• **Version difference data**
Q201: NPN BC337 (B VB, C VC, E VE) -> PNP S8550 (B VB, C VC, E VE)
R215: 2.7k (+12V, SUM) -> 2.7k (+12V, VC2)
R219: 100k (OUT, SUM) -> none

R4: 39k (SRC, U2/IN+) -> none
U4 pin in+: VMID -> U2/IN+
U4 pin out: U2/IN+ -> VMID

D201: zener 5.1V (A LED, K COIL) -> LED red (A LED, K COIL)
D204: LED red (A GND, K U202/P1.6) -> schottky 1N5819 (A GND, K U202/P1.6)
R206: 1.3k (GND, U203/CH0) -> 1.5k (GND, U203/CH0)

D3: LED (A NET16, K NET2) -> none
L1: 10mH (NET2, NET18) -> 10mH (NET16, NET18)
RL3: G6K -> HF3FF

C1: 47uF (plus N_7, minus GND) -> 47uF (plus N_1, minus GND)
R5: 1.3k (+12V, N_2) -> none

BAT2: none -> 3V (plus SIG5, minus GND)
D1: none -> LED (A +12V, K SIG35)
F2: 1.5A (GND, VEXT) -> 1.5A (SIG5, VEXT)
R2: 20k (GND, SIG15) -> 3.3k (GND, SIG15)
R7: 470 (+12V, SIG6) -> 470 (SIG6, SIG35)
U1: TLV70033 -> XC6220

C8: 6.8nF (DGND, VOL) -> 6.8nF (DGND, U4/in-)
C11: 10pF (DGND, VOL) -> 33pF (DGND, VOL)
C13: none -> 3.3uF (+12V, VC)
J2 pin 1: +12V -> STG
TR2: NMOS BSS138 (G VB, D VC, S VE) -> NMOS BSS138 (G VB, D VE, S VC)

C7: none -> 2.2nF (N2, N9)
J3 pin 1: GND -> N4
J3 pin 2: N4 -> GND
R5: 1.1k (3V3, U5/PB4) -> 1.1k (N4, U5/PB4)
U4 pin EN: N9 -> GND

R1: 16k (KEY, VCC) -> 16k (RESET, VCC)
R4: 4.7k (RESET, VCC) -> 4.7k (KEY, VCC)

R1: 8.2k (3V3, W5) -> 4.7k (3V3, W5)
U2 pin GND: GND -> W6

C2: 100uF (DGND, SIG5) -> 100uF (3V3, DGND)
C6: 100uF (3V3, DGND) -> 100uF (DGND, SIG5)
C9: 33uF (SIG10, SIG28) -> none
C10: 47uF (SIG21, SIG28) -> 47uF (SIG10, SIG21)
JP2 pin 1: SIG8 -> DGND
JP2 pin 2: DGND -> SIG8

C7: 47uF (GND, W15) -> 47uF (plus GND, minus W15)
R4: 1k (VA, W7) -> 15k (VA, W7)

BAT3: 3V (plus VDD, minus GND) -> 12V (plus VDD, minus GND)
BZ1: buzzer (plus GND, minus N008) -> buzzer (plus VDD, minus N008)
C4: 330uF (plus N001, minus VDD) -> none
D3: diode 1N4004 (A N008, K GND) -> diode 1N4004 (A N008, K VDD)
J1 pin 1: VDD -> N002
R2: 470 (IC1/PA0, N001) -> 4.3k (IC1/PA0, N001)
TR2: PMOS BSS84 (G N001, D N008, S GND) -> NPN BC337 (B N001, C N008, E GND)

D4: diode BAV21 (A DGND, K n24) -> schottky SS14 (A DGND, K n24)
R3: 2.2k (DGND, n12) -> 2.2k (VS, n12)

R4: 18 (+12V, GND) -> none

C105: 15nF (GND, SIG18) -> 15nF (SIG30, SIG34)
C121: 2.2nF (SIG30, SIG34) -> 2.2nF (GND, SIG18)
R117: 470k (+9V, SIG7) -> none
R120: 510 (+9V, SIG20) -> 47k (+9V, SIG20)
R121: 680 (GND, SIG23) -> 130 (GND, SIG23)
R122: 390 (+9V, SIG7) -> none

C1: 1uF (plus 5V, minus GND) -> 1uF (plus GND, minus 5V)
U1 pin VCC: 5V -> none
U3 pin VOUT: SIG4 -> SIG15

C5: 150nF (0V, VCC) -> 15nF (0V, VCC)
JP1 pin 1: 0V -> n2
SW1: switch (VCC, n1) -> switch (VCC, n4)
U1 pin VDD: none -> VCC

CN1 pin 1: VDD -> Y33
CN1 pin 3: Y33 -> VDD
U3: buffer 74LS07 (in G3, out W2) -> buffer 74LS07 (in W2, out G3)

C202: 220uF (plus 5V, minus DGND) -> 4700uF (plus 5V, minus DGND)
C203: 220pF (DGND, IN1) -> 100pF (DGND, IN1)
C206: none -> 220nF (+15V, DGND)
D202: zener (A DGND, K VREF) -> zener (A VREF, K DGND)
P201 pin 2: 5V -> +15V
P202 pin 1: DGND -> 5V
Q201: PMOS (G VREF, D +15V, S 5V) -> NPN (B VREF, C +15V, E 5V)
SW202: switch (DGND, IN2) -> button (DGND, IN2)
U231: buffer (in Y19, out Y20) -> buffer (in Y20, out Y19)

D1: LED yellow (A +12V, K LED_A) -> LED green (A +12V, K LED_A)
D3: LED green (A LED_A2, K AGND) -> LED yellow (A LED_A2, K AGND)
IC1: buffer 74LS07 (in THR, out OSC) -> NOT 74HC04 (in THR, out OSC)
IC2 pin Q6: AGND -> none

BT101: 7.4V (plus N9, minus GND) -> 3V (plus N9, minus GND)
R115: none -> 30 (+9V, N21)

• **TASK INSTRUCTIONS**
What is needed is an exact transcription of every record above.

• **ANSWER TO THIS TASK**
Q201: NPN BC337 (B VB, C VC, E VE) -> PNP S8550 (B VB, C VC, E VE)
R215: 2.7k (+12V, SUM) -> 2.7k (+12V, VC2)
R219: 100k (OUT, SUM) -> none

R4: 39k (SRC, U2/IN+) -> none
U4 pin in+: VMID -> U2/IN+
U4 pin out: U2/IN+ -> VMID

D201: zener 5.1V (A LED, K COIL) -> LED red (A LED, K COIL)
D204: LED red (A GND, K U202/P1.6) -> schottky 1N5819 (A GND, K U202/P1.6)
R206: 1.3k (GND, U203/CH0) -> 1.5k (GND, U203/CH0)

D3: LED (A NET16, K NET2) -> none
L1: 10mH (NET2, NET18) -> 10mH (NET16, NET18)
RL3: G6K -> HF3FF

C1: 47uF (plus N_7, minus GND) -> 47uF (plus N_1, minus GND)
R5: 1.3k (+12V, N_2) -> none

BAT2: none -> 3V (plus SIG5, minus GND)
D1: none -> LED (A +12V, K SIG35)
F2: 1.5A (GND, VEXT) -> 1.5A (SIG5, VEXT)
R2: 20k (GND, SIG15) -> 3.3k (GND, SIG15)
R7: 470 (+12V, SIG6) -> 470 (SIG6, SIG35)
U1: TLV70033 -> XC6220

C8: 6.8nF (DGND, VOL) -> 6.8nF (DGND, U4/in-)
C11: 10pF (DGND, VOL) -> 33pF (DGND, VOL)
C13: none -> 3.3uF (+12V, VC)
J2 pin 1: +12V -> STG
TR2: NMOS BSS138 (G VB, D VC, S VE) -> NMOS BSS138 (G VB, D VE, S VC)

C7: none -> 2.2nF (N2, N9)
J3 pin 1: GND -> N4
J3 pin 2: N4 -> GND
R5: 1.1k (3V3, U5/PB4) -> 1.1k (N4, U5/PB4)
U4 pin EN: N9 -> GND

R1: 16k (KEY, VCC) -> 16k (RESET, VCC)
R4: 4.7k (RESET, VCC) -> 4.7k (KEY, VCC)

R1: 8.2k (3V3, W5) -> 4.7k (3V3, W5)
U2 pin GND: GND -> W6

C2: 100uF (DGND, SIG5) -> 100uF (3V3, DGND)
C6: 100uF (3V3, DGND) -> 100uF (DGND, SIG5)
C9: 33uF (SIG10, SIG28) -> none
C10: 47uF (SIG21, SIG28) -> 47uF (SIG10, SIG21)
JP2 pin 1: SIG8 -> DGND
JP2 pin 2: DGND -> SIG8

C7: 47uF (GND, W15) -> 47uF (plus GND, minus W15)
R4: 1k (VA, W7) -> 15k (VA, W7)

BAT3: 3V (plus VDD, minus GND) -> 12V (plus VDD, minus GND)
BZ1: buzzer (plus GND, minus N008) -> buzzer (plus VDD, minus N008)
C4: 330uF (plus N001, minus VDD) -> none
D3: diode 1N4004 (A N008, K GND) -> diode 1N4004 (A N008, K VDD)
J1 pin 1: VDD -> N002
R2: 470 (IC1/PA0, N001) -> 4.3k (IC1/PA0, N001)
TR2: PMOS BSS84 (G N001, D N008, S GND) -> NPN BC337 (B N001, C N008, E GND)

D4: diode BAV21 (A DGND, K n24) -> schottky SS14 (A DGND, K n24)
R3: 2.2k (DGND, n12) -> 2.2k (VS, n12)

R4: 18 (+12V, GND) -> none

C105: 15nF (GND, SIG18) -> 15nF (SIG30, SIG34)
C121: 2.2nF (SIG30, SIG34) -> 2.2nF (GND, SIG18)
R117: 470k (+9V, SIG7) -> none
R120: 510 (+9V, SIG20) -> 47k (+9V, SIG20)
R121: 680 (GND, SIG23) -> 130 (GND, SIG23)
R122: 390 (+9V, SIG7) -> none

C1: 1uF (plus 5V, minus GND) -> 1uF (plus GND, minus 5V)
U1 pin VCC: 5V -> none
U3 pin VOUT: SIG4 -> SIG15

C5: 150nF (0V, VCC) -> 15nF (0V, VCC)
JP1 pin 1: 0V -> n2
SW1: switch (VCC, n1) -> switch (VCC, n4)
U1 pin VDD: none -> VCC

CN1 pin 1: VDD -> Y33
CN1 pin 3: Y33 -> VDD
U3: buffer 74LS07 (in G3, out W2) -> buffer 74LS07 (in W2, out G3)

C202: 220uF (plus 5V, minus DGND) -> 4700uF (plus 5V, minus DGND)
C203: 220pF (DGND, IN1) -> 100pF (DGND, IN1)
C206: none -> 220nF (+15V, DGND)
D202: zener (A DGND, K VREF) -> zener (A VREF, K DGND)
P201 pin 2: 5V -> +15V
P202 pin 1: DGND -> 5V
Q201: PMOS (G VREF, D +15V, S 5V) -> NPN (B VREF, C +15V, E 5V)
SW202: switch (DGND, IN2) -> button (DGND, IN2)
U231: buffer (in Y19, out Y20) -> buffer (in Y20, out Y19)

D1: LED yellow (A +12V, K LED_A) -> LED green (A +12V, K LED_A)
D3: LED green (A LED_A2, K AGND) -> LED yellow (A LED_A2, K AGND)
IC1: buffer 74LS07 (in THR, out OSC) -> NOT 74HC04 (in THR, out OSC)
IC2 pin Q6: AGND -> none

BT101: 7.4V (plus N9, minus GND) -> 3V (plus N9, minus GND)
R115: none -> 30 (+9V, N21)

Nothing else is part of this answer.